[Colored shape movement records]
————————
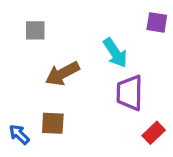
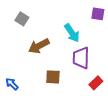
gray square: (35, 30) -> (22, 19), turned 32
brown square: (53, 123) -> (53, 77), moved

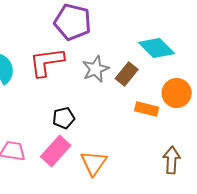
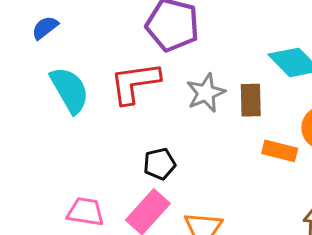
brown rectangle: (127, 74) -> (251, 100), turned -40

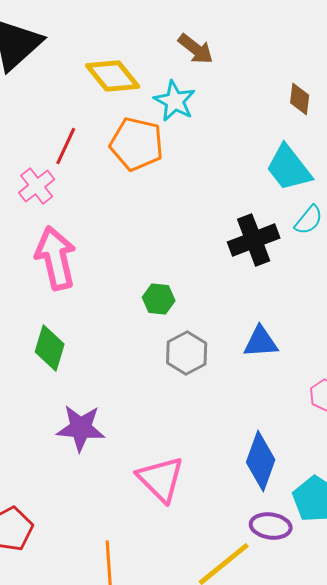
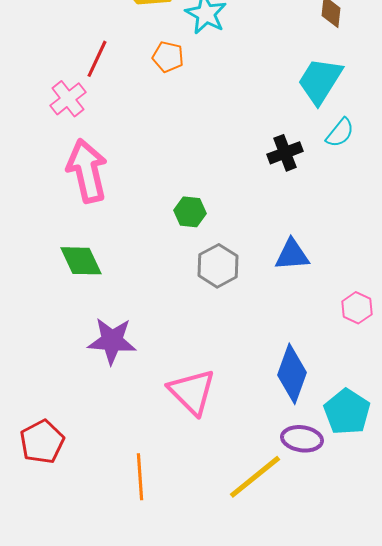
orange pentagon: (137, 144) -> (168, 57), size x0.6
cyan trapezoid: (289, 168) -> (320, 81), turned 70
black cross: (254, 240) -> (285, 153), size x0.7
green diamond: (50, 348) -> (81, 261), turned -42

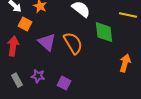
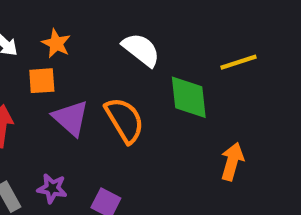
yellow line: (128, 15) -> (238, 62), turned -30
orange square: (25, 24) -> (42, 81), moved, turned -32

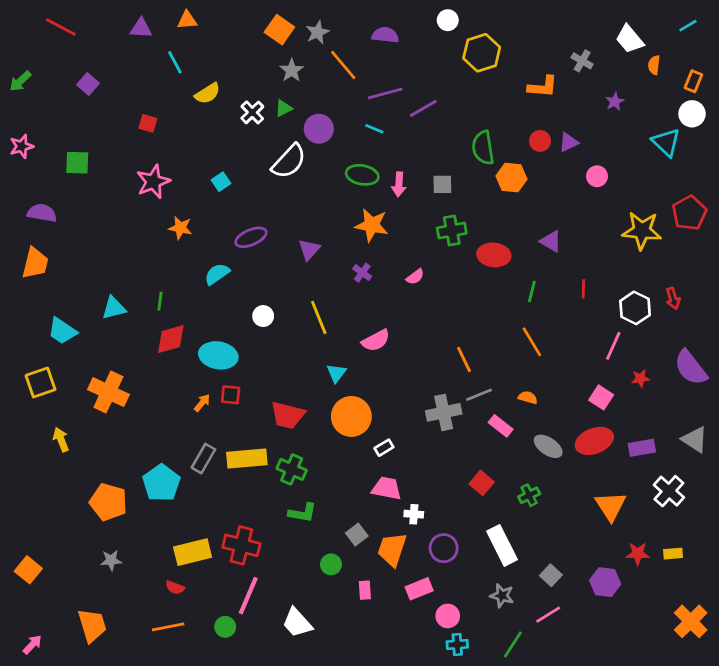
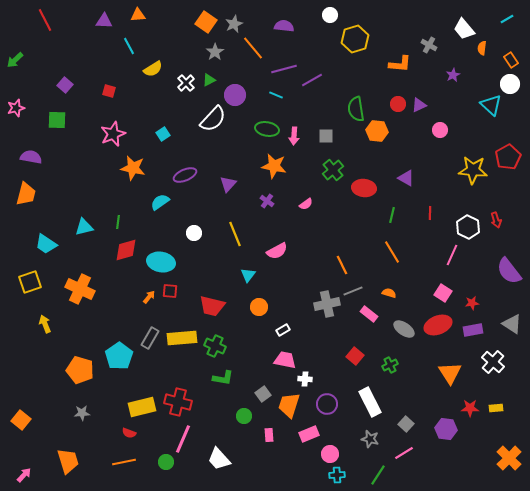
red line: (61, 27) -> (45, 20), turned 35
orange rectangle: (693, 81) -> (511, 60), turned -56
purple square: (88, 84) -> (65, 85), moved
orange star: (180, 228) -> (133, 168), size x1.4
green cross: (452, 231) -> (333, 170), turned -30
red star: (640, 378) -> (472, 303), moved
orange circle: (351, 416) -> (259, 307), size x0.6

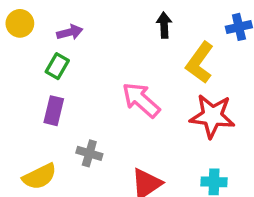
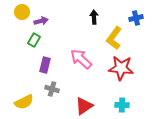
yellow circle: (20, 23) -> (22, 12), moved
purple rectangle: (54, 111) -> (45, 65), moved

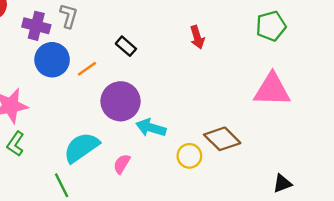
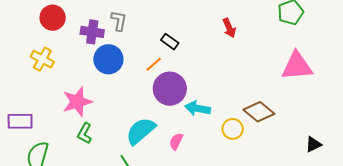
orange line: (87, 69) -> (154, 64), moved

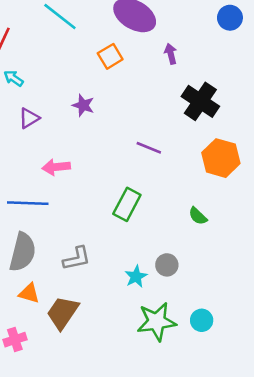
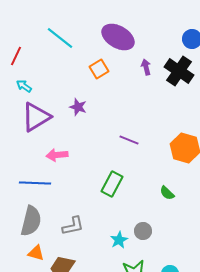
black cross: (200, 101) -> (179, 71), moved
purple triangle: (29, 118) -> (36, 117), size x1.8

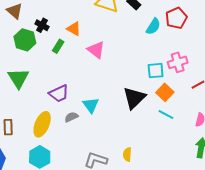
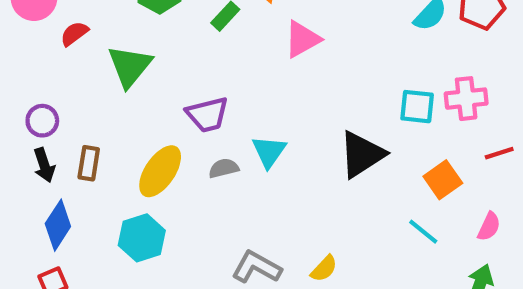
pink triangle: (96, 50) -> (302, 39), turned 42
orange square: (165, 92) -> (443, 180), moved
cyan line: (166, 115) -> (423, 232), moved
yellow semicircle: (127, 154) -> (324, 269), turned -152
————————
_EXERCISE REQUIREMENTS_. Each line from the one holding "red star: (640, 378) -> (472, 303), moved" through the final line of the data needs to be transcribed exactly. Include both ends, skip the pictures, and add nothing.

_ANSWER SPACE_.
red star: (640, 378) -> (472, 303), moved
orange circle: (351, 416) -> (259, 307), size x0.6

yellow circle: (20, 23) -> (22, 12), moved
purple rectangle: (54, 111) -> (45, 65), moved

orange line: (87, 69) -> (154, 64), moved

black cross: (200, 101) -> (179, 71), moved
purple triangle: (29, 118) -> (36, 117), size x1.8

pink triangle: (96, 50) -> (302, 39), turned 42
orange square: (165, 92) -> (443, 180), moved
cyan line: (166, 115) -> (423, 232), moved
yellow semicircle: (127, 154) -> (324, 269), turned -152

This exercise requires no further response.